An exact restatement of the data below, with the pictures removed, is the required answer.

Data extract =
============

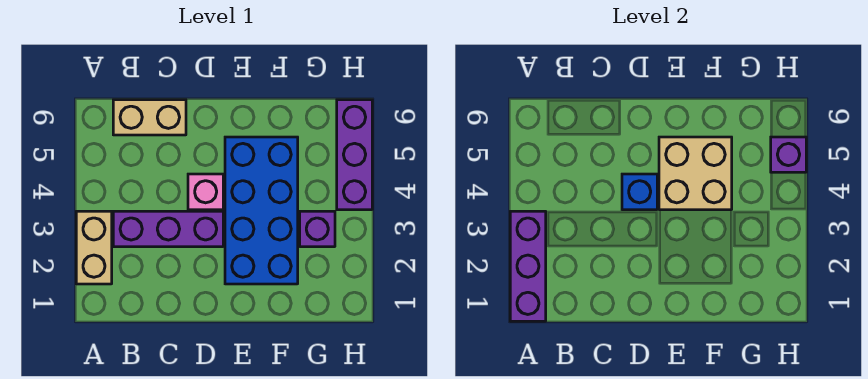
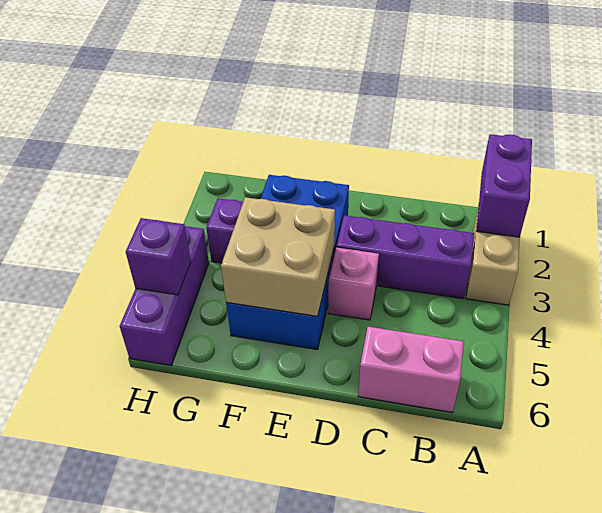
purple brick A1:A3 level 2 -> purple brick A1:A2 level 2
tan brick B6:C6 level 1 -> pink brick B6:C6 level 1
blue brick D4 level 2 -> none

============

Task output =
purple brick A1:A3 level 2 -> purple brick A1:A2 level 2
tan brick B6:C6 level 1 -> pink brick B6:C6 level 1
blue brick D4 level 2 -> none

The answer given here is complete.